--- START RECORDS FOR THIS TASK ---

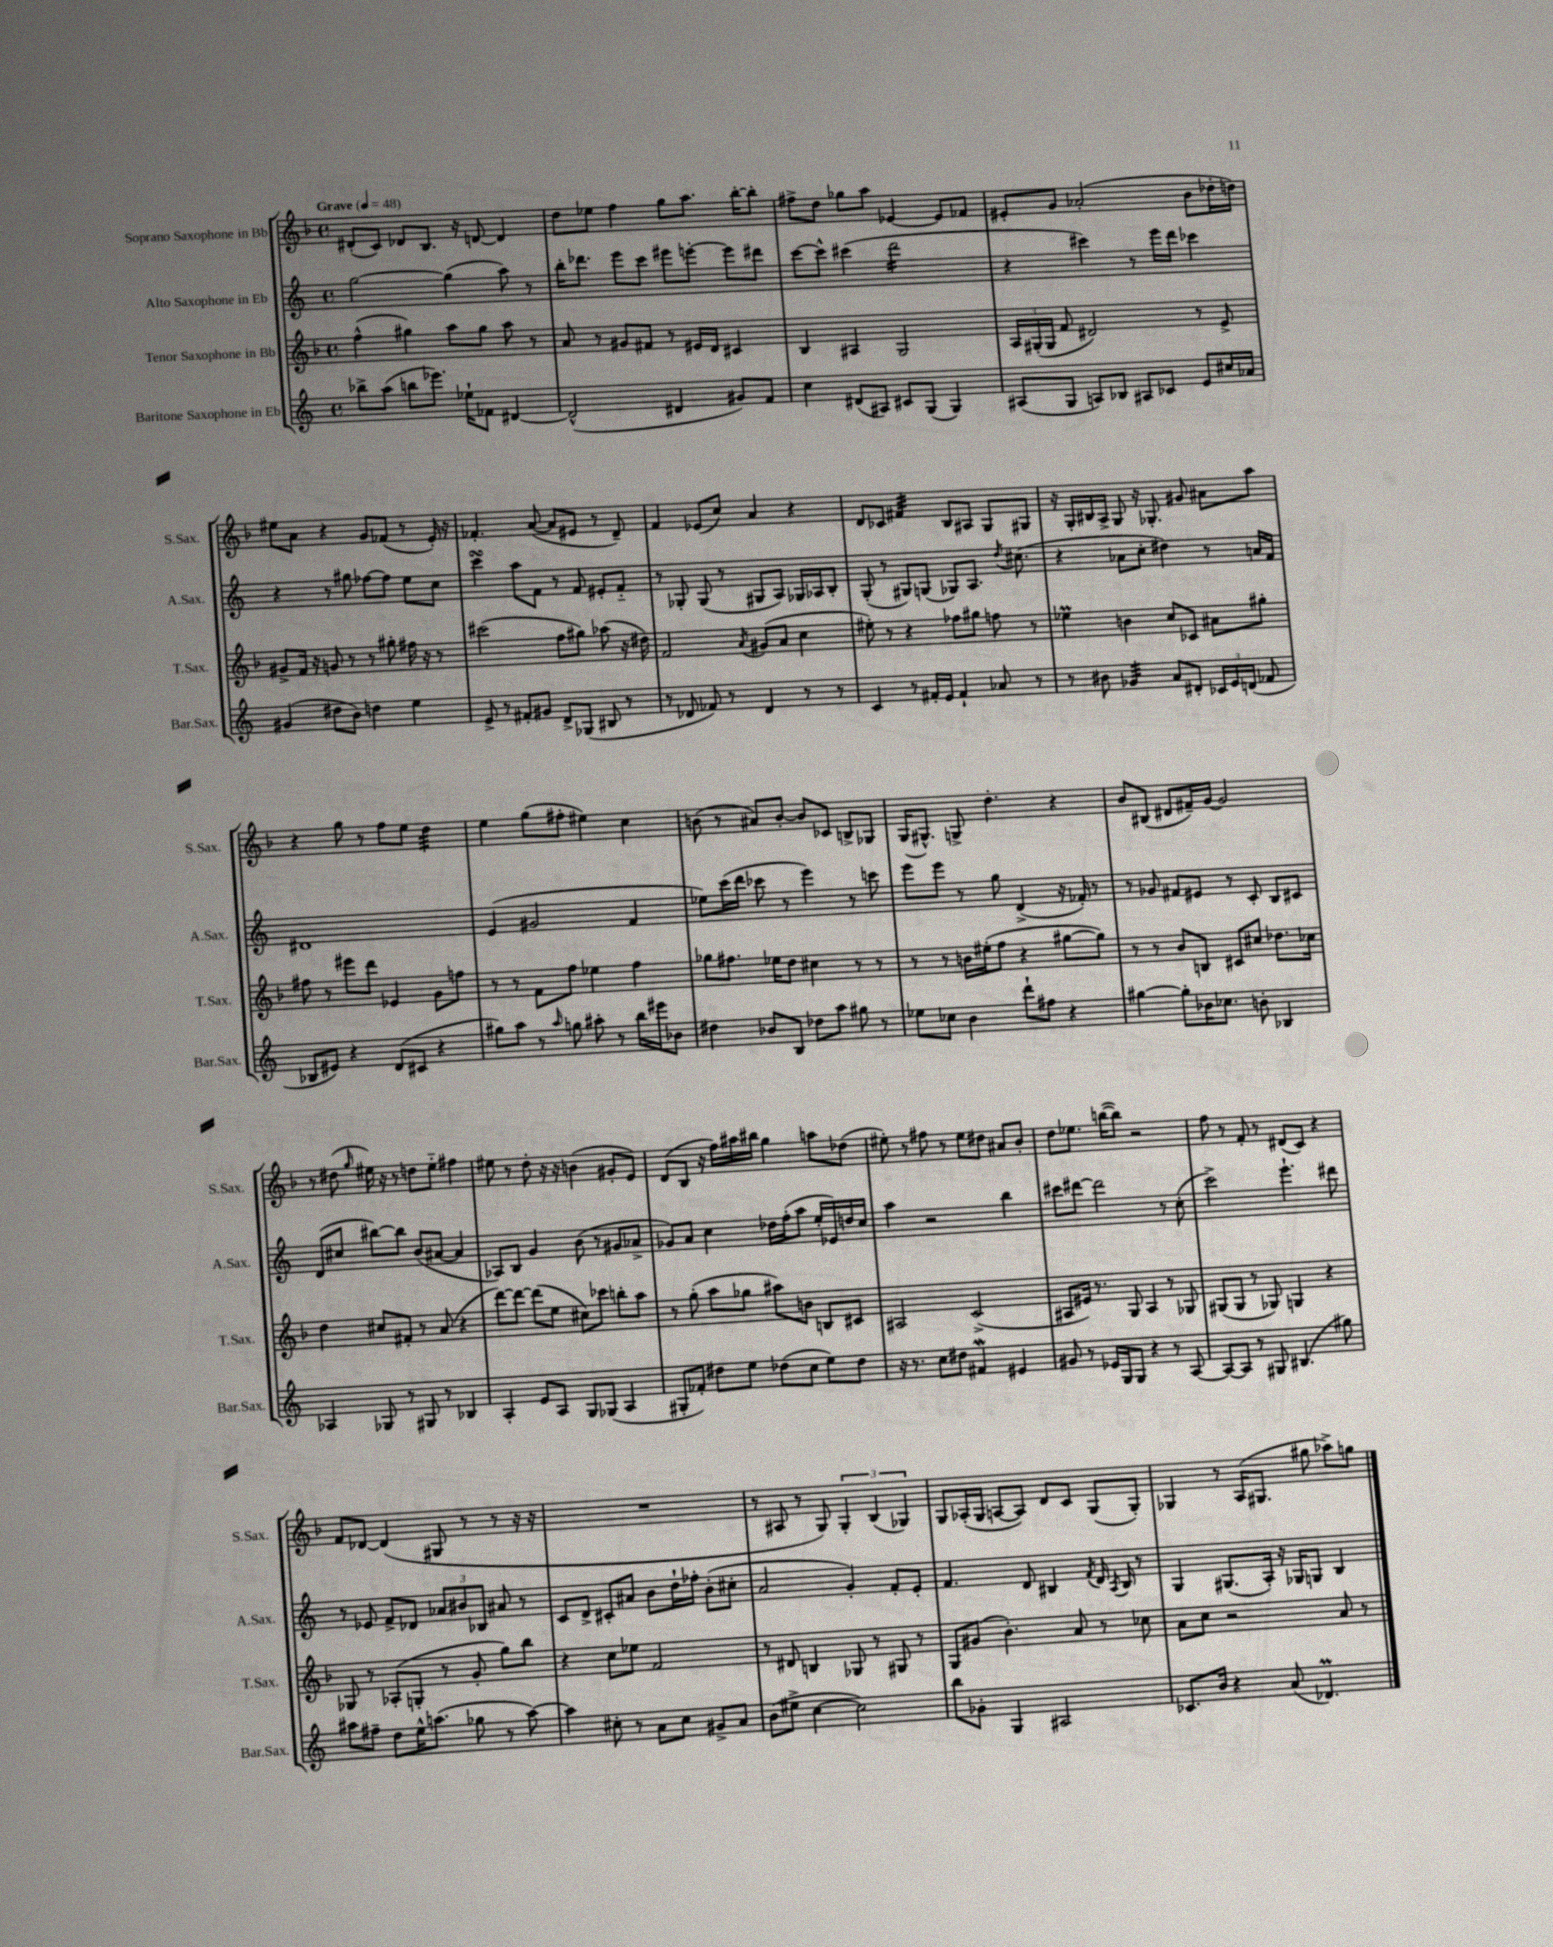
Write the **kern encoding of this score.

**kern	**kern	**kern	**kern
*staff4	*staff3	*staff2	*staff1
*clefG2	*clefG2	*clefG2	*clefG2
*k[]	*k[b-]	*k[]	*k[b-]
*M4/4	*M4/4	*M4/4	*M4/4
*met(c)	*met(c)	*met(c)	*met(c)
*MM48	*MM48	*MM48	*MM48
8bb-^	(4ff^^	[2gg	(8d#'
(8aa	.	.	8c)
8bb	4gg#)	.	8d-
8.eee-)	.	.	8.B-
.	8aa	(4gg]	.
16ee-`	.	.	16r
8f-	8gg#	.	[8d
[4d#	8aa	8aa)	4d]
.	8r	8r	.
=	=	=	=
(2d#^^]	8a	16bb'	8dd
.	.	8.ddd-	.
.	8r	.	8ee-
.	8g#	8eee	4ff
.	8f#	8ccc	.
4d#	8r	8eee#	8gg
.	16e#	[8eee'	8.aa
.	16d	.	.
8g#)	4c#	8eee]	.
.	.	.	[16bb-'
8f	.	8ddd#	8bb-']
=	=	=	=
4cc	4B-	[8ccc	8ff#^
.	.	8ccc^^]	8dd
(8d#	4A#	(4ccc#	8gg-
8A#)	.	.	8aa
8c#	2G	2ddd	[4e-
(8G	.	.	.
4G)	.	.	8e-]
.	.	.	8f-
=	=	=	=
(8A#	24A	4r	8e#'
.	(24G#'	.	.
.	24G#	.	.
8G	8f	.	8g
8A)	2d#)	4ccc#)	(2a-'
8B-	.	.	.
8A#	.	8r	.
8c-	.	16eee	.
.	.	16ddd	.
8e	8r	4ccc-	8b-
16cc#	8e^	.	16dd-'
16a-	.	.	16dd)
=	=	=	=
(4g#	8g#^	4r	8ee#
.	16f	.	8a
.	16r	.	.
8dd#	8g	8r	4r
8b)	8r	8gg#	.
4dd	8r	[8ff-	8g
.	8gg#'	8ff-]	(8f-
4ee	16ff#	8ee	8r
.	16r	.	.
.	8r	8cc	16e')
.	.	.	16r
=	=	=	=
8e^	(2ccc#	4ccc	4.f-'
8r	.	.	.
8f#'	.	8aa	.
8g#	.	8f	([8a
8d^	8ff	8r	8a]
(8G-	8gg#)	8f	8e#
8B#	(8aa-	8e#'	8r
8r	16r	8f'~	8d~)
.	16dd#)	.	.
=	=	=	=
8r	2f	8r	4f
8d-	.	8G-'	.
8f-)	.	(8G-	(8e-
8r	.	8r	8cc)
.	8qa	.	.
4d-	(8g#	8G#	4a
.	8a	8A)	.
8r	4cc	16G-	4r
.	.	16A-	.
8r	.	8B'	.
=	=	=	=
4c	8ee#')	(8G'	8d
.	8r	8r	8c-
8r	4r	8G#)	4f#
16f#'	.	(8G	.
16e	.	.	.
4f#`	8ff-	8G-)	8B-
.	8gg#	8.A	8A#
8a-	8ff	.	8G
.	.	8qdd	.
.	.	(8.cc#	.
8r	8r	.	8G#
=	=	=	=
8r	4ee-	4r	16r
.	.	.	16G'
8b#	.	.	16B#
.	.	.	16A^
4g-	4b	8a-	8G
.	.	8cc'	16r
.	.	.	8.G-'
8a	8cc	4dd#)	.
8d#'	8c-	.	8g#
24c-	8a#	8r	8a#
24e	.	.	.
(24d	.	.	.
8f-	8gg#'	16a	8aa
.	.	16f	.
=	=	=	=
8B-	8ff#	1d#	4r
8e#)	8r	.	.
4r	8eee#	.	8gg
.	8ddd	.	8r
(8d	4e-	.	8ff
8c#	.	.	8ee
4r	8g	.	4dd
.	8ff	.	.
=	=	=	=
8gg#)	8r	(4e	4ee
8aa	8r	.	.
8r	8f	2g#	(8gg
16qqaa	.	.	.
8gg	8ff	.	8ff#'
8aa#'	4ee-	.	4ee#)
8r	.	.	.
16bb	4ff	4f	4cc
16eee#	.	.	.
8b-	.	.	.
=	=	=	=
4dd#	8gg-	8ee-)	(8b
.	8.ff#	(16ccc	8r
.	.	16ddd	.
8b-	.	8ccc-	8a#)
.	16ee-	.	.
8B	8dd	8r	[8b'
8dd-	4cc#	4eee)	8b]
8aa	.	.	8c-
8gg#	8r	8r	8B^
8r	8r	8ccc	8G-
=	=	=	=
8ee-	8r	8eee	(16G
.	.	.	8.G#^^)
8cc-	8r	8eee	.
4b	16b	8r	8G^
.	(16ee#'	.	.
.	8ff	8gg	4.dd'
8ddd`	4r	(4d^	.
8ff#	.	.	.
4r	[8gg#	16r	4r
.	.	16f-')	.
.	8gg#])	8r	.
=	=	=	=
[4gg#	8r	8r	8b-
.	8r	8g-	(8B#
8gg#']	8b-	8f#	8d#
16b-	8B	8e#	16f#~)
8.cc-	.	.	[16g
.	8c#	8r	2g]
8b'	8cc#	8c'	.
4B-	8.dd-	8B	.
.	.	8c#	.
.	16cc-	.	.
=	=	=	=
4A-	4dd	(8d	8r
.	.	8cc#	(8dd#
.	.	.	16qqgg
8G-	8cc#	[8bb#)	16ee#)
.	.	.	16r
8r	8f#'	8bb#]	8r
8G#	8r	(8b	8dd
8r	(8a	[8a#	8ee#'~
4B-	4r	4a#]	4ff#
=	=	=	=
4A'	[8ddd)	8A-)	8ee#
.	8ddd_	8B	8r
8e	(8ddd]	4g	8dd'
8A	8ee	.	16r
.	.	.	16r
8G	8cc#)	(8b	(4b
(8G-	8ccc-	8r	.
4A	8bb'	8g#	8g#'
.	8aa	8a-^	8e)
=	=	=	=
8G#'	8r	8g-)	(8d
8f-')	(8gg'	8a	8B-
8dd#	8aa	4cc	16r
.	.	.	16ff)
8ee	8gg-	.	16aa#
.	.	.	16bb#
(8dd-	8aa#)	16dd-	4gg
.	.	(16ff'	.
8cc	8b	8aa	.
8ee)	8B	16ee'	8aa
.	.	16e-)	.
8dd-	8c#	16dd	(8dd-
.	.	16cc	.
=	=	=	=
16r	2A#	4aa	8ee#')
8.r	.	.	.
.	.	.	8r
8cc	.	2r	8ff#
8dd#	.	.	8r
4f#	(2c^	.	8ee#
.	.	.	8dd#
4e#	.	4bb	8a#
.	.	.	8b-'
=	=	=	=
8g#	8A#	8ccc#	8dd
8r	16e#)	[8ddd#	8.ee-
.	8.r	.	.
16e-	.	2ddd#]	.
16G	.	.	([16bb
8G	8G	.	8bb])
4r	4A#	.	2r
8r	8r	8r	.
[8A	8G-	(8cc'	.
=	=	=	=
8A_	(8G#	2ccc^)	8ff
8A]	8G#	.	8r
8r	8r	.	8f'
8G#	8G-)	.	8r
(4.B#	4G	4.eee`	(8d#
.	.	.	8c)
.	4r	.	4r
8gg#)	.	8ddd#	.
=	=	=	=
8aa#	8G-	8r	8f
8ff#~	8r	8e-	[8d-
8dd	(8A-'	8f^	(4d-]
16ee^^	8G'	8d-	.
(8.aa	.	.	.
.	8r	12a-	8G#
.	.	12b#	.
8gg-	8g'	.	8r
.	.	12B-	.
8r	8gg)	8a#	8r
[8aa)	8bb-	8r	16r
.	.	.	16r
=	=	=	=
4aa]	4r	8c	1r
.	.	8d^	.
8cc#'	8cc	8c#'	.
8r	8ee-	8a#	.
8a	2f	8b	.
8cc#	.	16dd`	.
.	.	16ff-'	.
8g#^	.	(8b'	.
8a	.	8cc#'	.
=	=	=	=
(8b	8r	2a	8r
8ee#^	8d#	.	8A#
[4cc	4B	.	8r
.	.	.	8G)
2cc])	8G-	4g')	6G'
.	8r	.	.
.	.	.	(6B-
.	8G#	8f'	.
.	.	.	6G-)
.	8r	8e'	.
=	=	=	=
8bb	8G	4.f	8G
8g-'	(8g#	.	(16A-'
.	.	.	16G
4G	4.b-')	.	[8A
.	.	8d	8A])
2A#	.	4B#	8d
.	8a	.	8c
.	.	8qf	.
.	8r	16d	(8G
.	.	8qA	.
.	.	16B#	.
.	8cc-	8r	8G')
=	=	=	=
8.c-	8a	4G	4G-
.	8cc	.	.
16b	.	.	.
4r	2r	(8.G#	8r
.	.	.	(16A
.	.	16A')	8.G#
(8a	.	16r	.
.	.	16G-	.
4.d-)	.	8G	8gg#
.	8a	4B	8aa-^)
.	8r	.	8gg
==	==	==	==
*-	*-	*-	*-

--- END RECORDS FOR THIS TASK ---

Extract every line of the data above that contains the string "kern", copying each such line in full.

**SOLVED EXERCISE:**
Write the **kern encoding of this score.
**kern	**kern	**kern	**kern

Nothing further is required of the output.